> _TASK BRIEF_: Return every line, unchanged, from the start of the records through the line holding "Gate No-2 (928, 58)", both ends included.

> _GIVEN ENTRIES_:

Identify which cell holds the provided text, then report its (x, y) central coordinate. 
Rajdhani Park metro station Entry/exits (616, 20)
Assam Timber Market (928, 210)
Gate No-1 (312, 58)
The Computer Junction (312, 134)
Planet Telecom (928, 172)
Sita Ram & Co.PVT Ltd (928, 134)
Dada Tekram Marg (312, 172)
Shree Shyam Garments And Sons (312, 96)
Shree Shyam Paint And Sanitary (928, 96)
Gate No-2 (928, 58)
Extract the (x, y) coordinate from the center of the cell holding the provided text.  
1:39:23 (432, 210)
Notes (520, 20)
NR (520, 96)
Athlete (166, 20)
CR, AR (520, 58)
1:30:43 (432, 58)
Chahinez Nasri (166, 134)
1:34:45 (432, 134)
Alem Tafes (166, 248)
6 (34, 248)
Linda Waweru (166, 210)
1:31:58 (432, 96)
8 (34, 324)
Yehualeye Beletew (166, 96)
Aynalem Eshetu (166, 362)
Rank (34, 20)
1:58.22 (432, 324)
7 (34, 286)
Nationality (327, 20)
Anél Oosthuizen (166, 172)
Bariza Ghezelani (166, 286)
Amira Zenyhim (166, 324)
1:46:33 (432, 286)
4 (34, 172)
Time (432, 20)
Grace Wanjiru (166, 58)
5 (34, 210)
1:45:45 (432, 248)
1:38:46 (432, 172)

> _THE RESPONSE_:
Identify which cell holds the provided text, then report its (x, y) central coordinate. 
Rajdhani Park metro station Entry/exits (616, 20)
Assam Timber Market (928, 210)
Gate No-1 (312, 58)
The Computer Junction (312, 134)
Planet Telecom (928, 172)
Sita Ram & Co.PVT Ltd (928, 134)
Dada Tekram Marg (312, 172)
Shree Shyam Garments And Sons (312, 96)
Shree Shyam Paint And Sanitary (928, 96)
Gate No-2 (928, 58)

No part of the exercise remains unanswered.